▶ **Exercise goal**:
There is one span to output from the data below: the lines starting at the line with "SW102: button (5V, N018) -> none" and ending at the line with "C103: 1uF (plus". Output it exactly, ends included, nothing more.

-=-=-

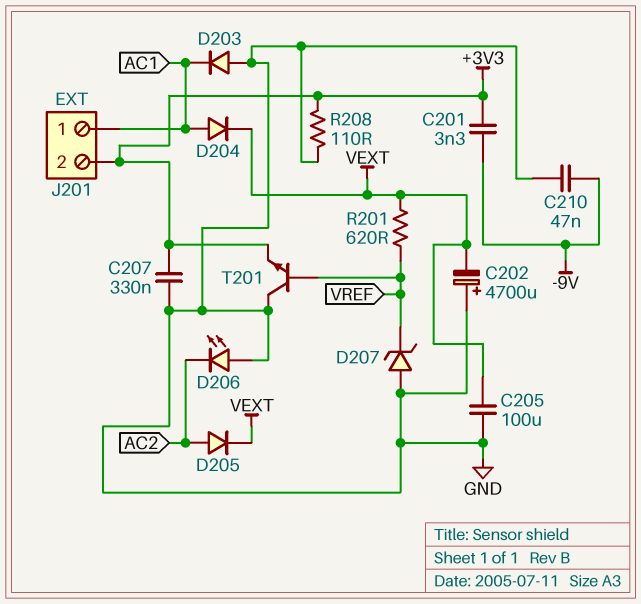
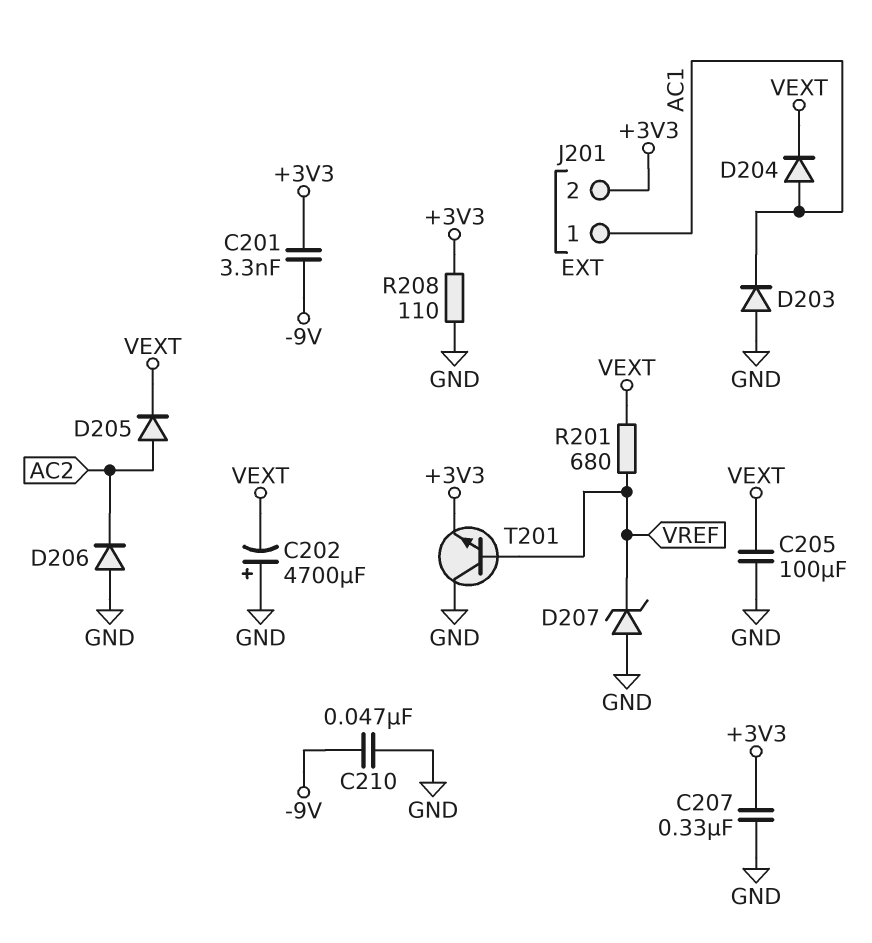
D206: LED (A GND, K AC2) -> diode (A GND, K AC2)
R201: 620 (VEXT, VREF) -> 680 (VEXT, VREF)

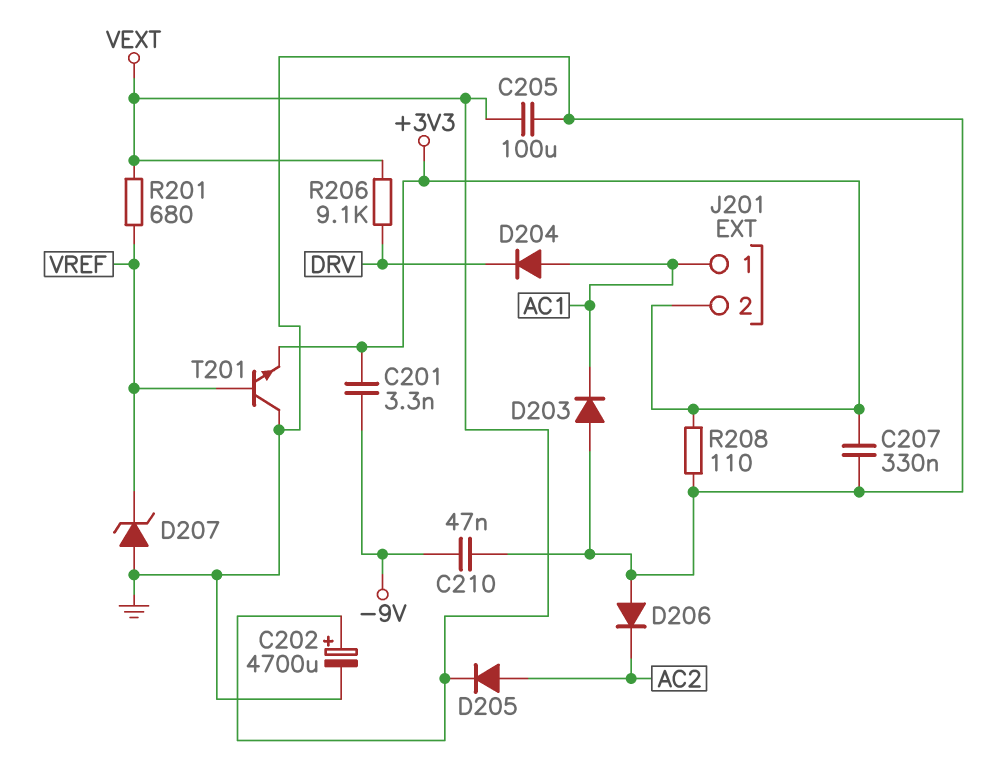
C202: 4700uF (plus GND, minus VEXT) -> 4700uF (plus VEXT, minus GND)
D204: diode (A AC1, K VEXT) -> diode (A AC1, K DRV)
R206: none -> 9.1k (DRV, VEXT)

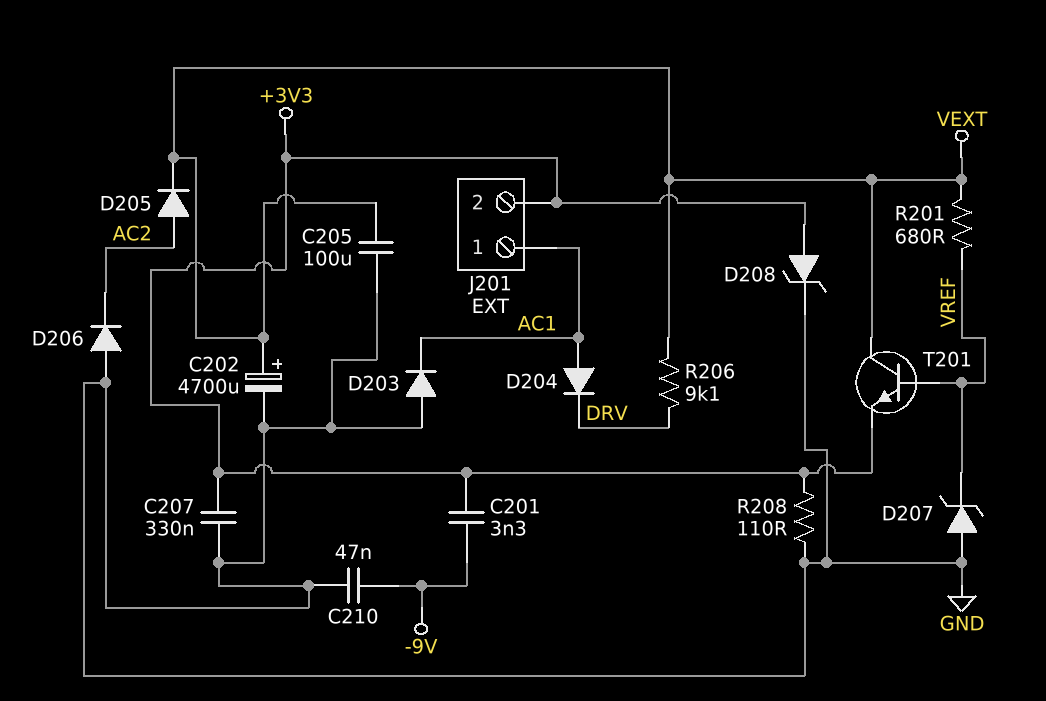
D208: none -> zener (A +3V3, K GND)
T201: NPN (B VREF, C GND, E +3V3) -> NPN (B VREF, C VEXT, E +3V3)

-=-=-

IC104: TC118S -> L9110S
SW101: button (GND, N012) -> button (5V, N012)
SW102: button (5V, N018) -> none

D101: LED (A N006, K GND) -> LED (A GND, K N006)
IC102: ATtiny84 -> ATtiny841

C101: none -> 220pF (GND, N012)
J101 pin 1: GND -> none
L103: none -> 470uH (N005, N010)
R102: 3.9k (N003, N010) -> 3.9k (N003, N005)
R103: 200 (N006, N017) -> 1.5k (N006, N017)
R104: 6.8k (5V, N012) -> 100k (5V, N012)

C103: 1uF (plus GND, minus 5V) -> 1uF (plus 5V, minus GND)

-=-=-

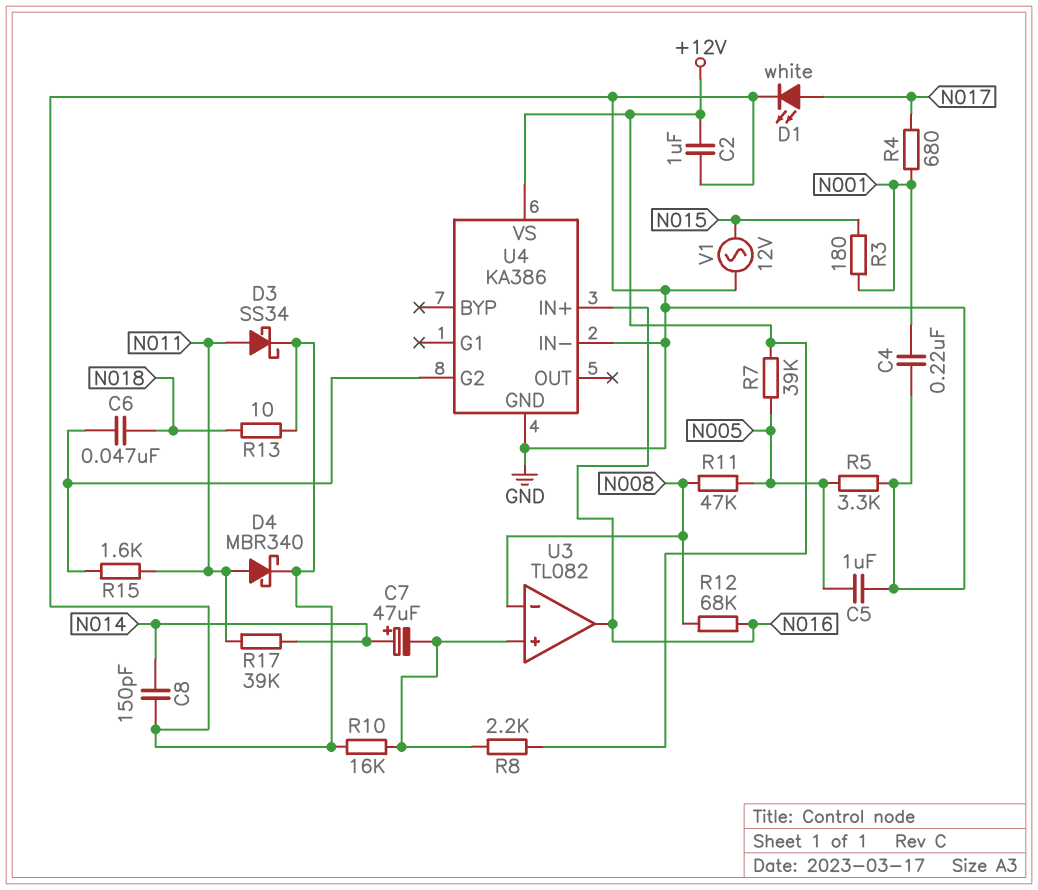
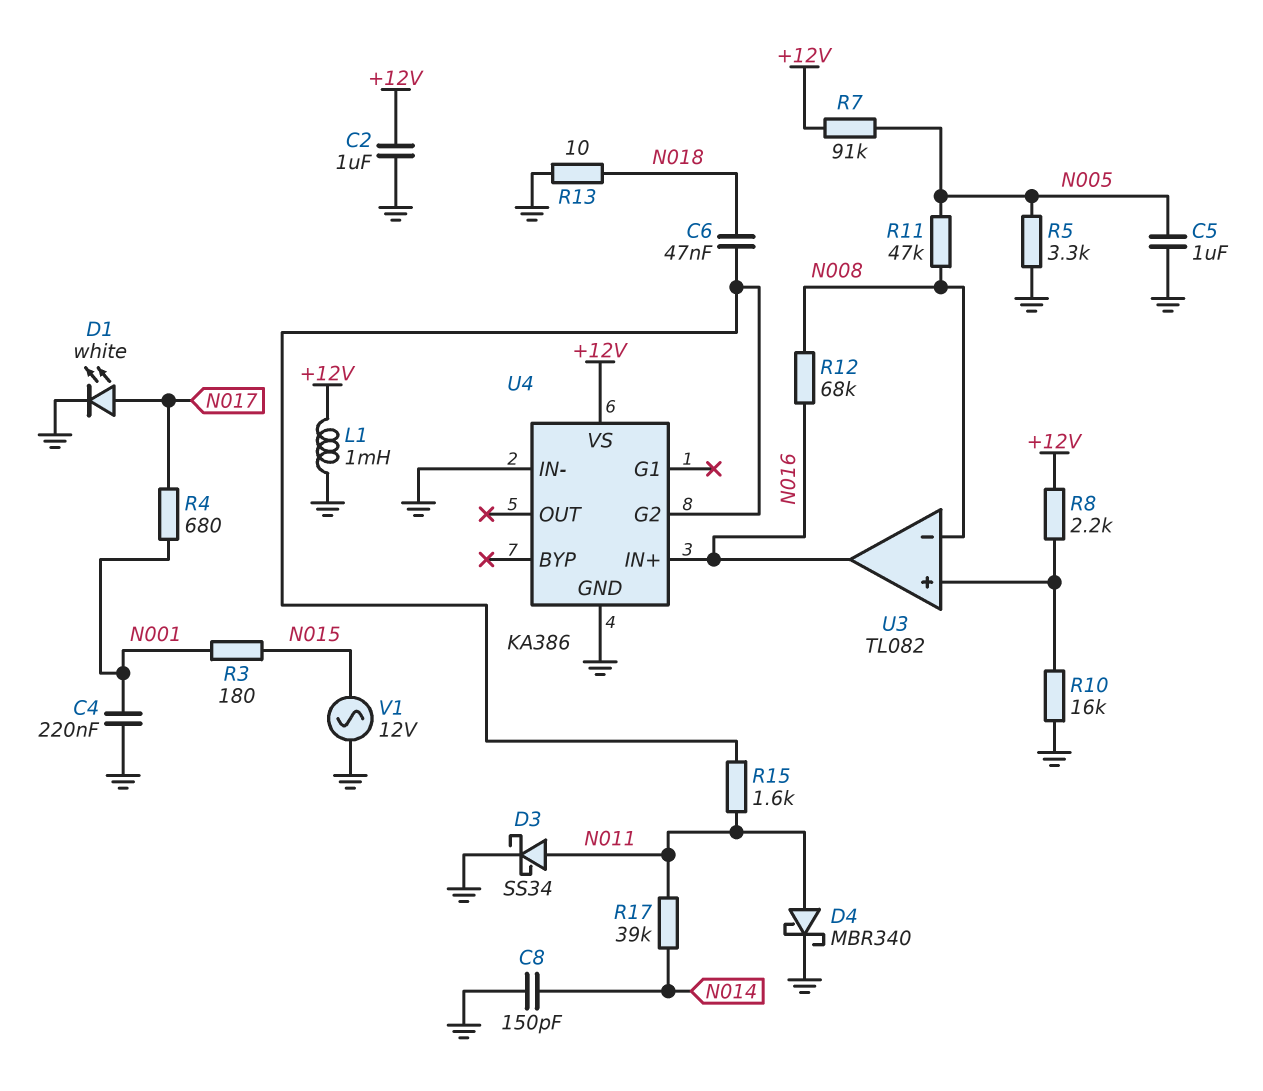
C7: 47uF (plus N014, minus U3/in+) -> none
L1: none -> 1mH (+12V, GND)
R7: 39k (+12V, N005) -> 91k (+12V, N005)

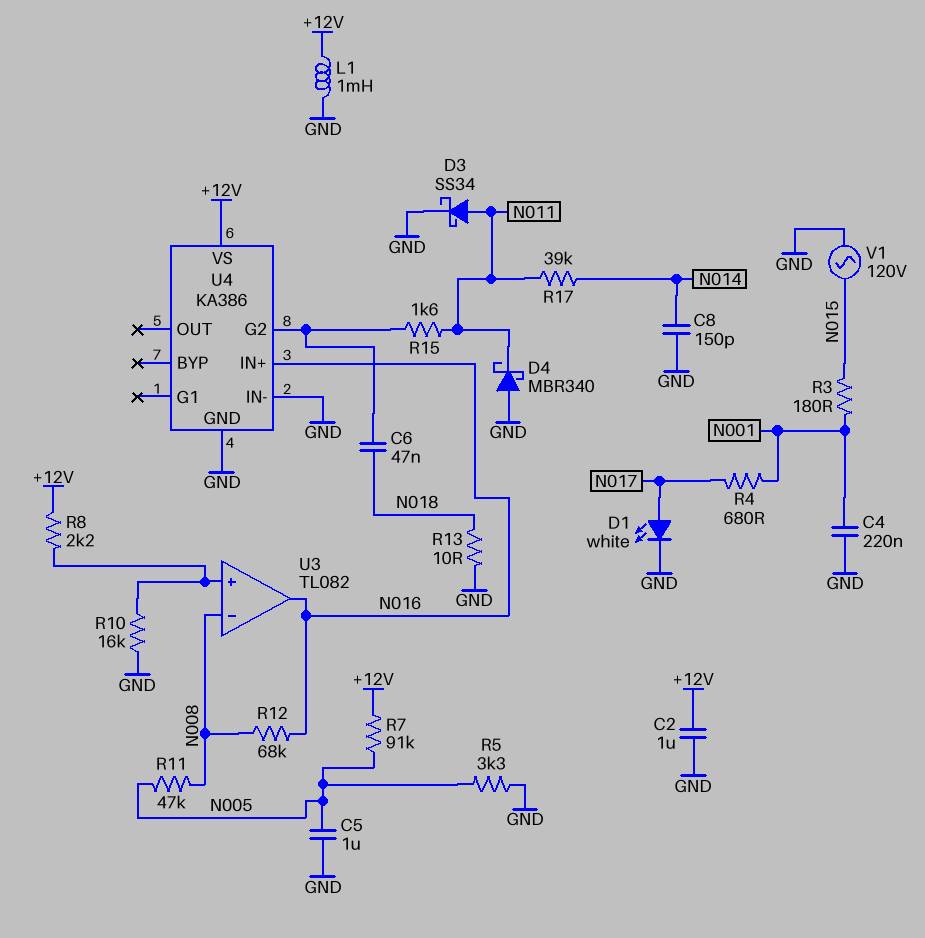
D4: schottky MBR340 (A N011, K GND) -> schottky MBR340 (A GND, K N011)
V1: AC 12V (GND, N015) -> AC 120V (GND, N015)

-=-=-

▶ **Task output**:
SW102: button (5V, N018) -> none

D101: LED (A N006, K GND) -> LED (A GND, K N006)
IC102: ATtiny84 -> ATtiny841

C101: none -> 220pF (GND, N012)
J101 pin 1: GND -> none
L103: none -> 470uH (N005, N010)
R102: 3.9k (N003, N010) -> 3.9k (N003, N005)
R103: 200 (N006, N017) -> 1.5k (N006, N017)
R104: 6.8k (5V, N012) -> 100k (5V, N012)

C103: 1uF (plus GND, minus 5V) -> 1uF (plus 5V, minus GND)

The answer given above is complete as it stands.